[[ RECORDS FOR THE TASK open ]]
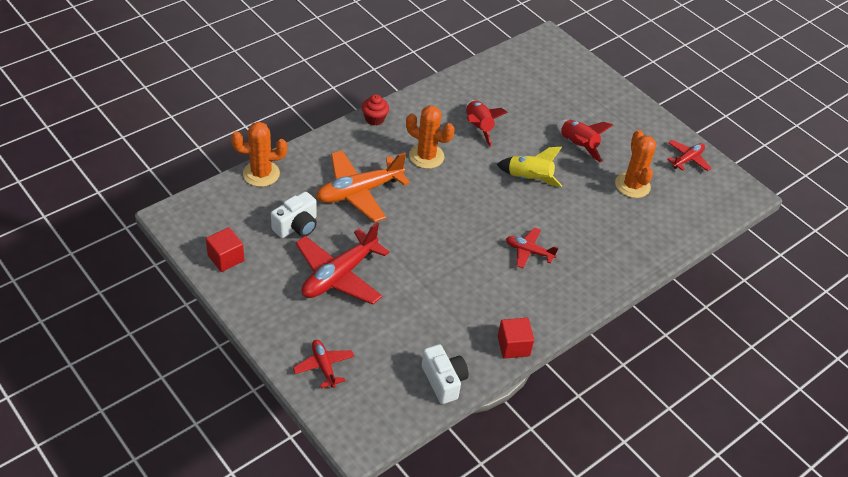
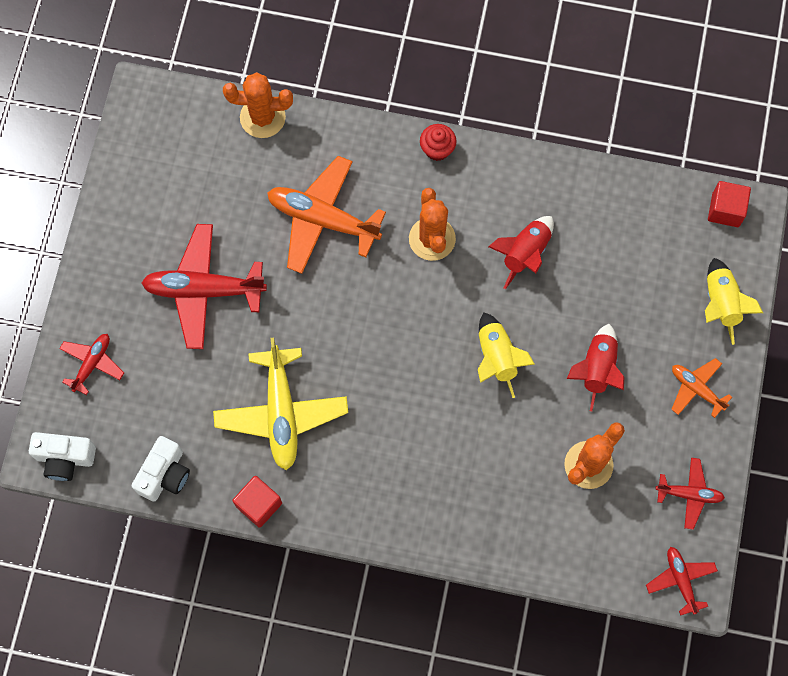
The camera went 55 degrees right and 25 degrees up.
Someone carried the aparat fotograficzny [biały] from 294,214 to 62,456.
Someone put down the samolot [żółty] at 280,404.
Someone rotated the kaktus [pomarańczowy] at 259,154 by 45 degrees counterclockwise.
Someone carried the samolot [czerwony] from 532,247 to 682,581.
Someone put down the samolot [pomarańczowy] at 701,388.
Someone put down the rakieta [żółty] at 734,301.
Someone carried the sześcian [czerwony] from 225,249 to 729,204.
[[ RECORDS FOR THE TASK closed ]]
Leaving out every picture, repeat the records above exactly as they stand.

The camera went 55 degrees right and 25 degrees up.
Someone carried the aparat fotograficzny [biały] from 294,214 to 62,456.
Someone put down the samolot [żółty] at 280,404.
Someone rotated the kaktus [pomarańczowy] at 259,154 by 45 degrees counterclockwise.
Someone carried the samolot [czerwony] from 532,247 to 682,581.
Someone put down the samolot [pomarańczowy] at 701,388.
Someone put down the rakieta [żółty] at 734,301.
Someone carried the sześcian [czerwony] from 225,249 to 729,204.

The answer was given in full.